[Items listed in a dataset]
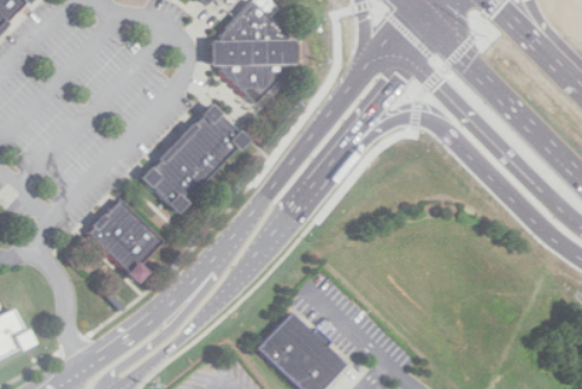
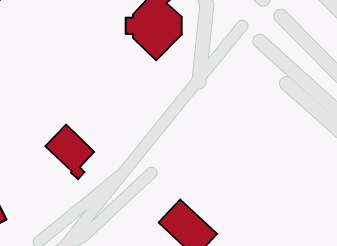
building: [139,104,247,213] -> none

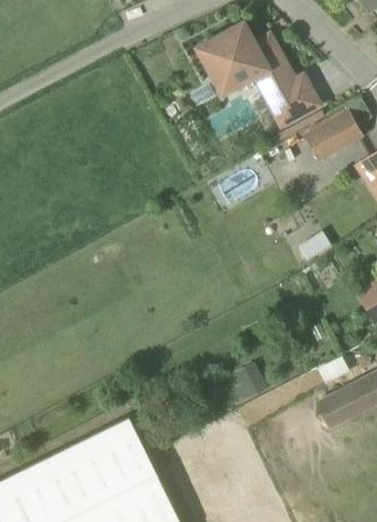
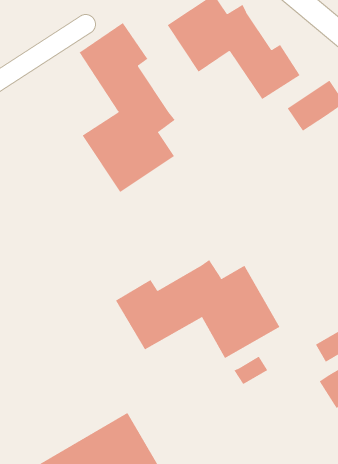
building: none -> [79,22,176,193]
building: none -> [115,259,280,359]

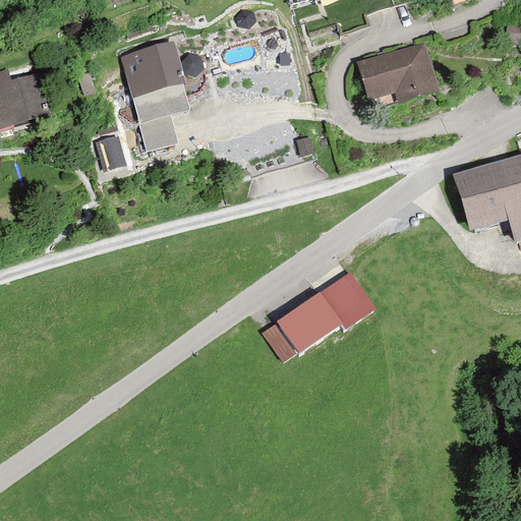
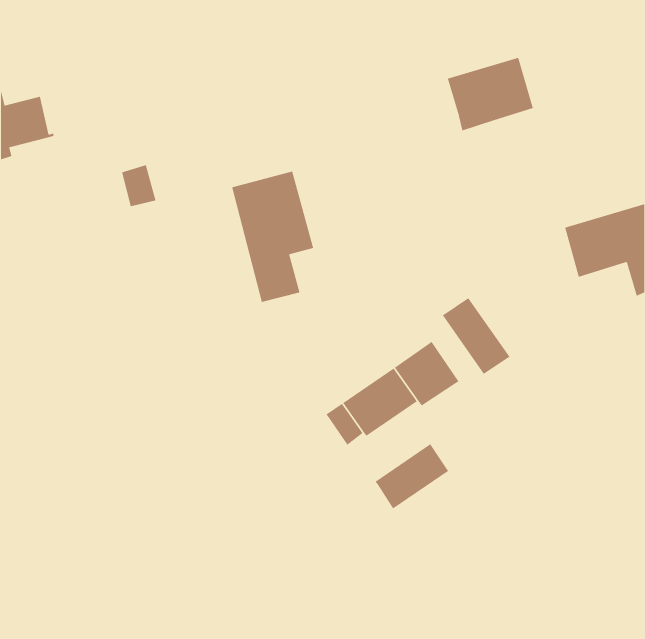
building: [123,41,190,148] -> [231,170,314,303]
building: none -> [442,297,510,375]
building: none -> [375,443,449,510]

Exercise objective -
Output the entries exactly and keep every picture out of them.

Reply to the exercise -
building: [139,104,247,213] -> none

building: none -> [79,22,176,193]
building: none -> [115,259,280,359]

building: [123,41,190,148] -> [231,170,314,303]
building: none -> [442,297,510,375]
building: none -> [375,443,449,510]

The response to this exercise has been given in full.